GOAL OF THE EXERCISE
Give back every record word for word, but keep the pictures out.

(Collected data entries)
'''

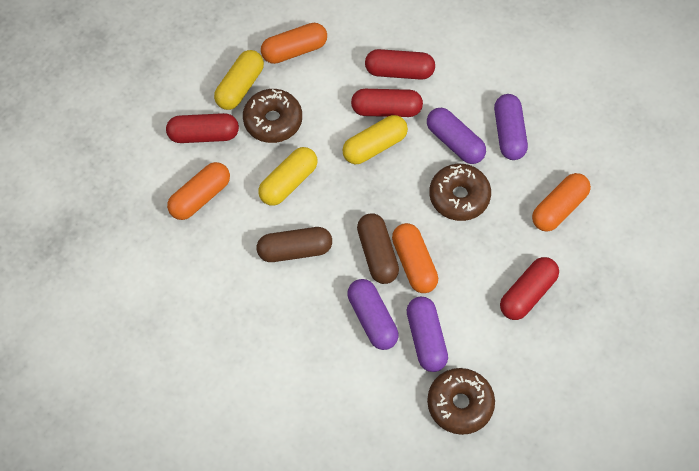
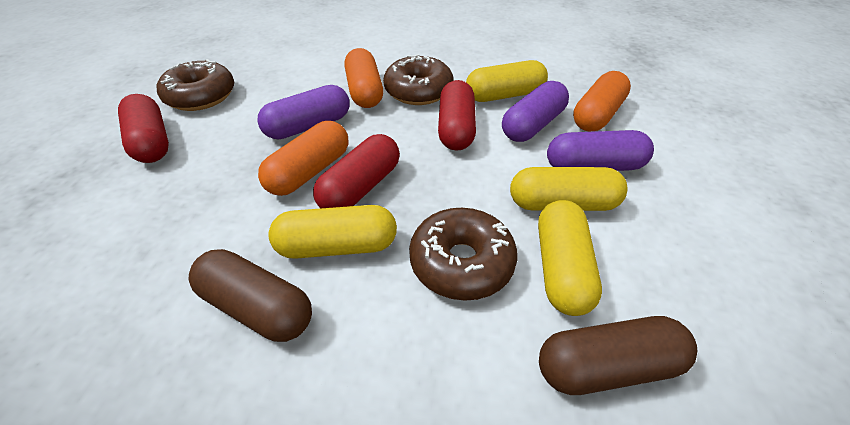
orange capsule: 4 -> 3
purple capsule: 4 -> 3
red capsule: 4 -> 3
yellow capsule: 3 -> 4

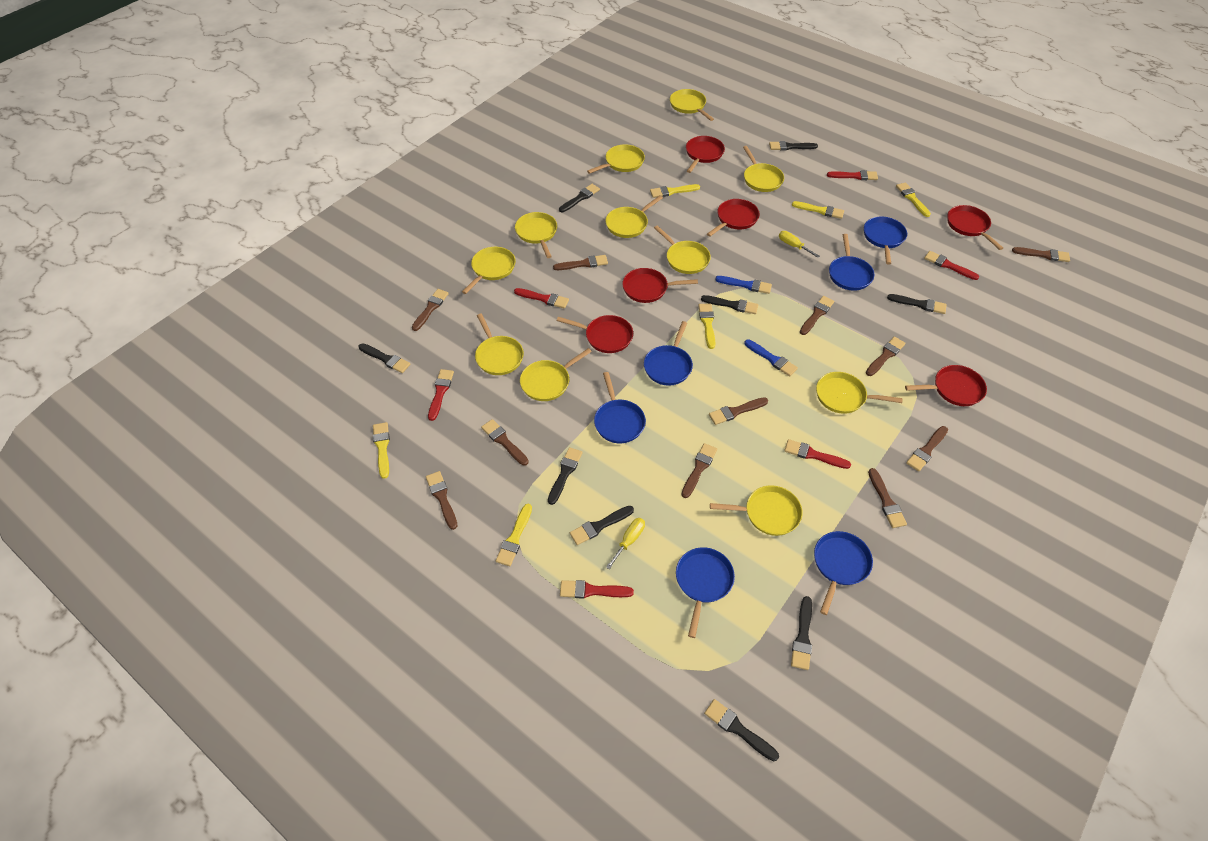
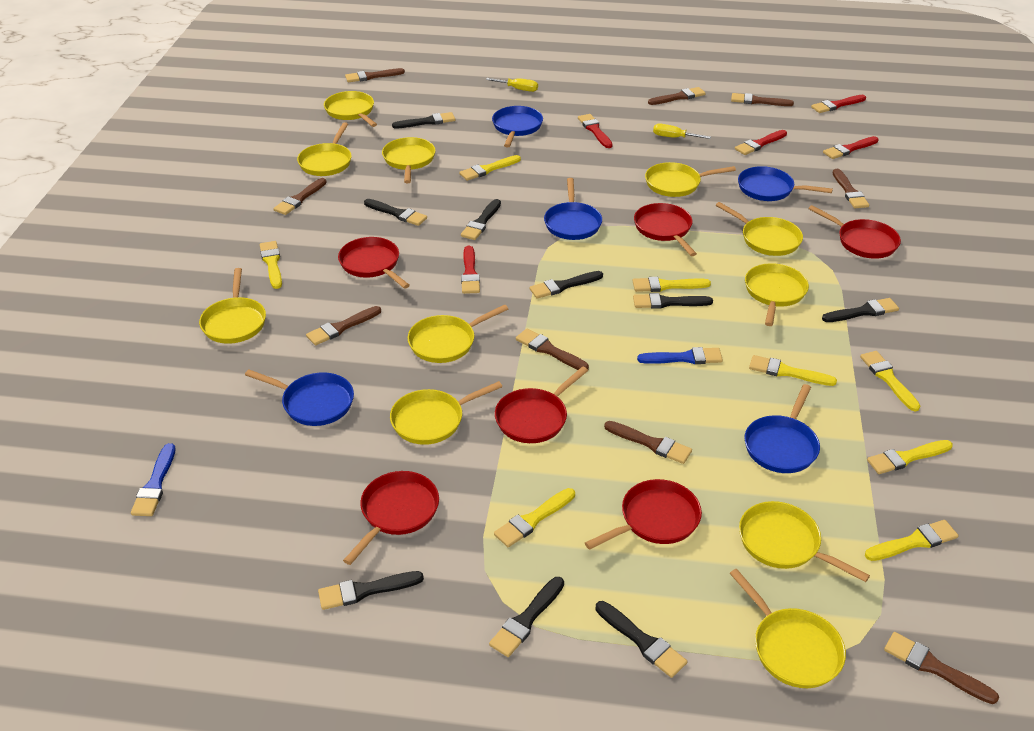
blue pan: 6 -> 5
brown brush: 11 -> 9
red brush: 6 -> 5
yellow brush: 6 -> 8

'''

WORKED SOLUTION
orange capsule: 4 -> 3
purple capsule: 4 -> 3
red capsule: 4 -> 3
yellow capsule: 3 -> 4

blue pan: 6 -> 5
brown brush: 11 -> 9
red brush: 6 -> 5
yellow brush: 6 -> 8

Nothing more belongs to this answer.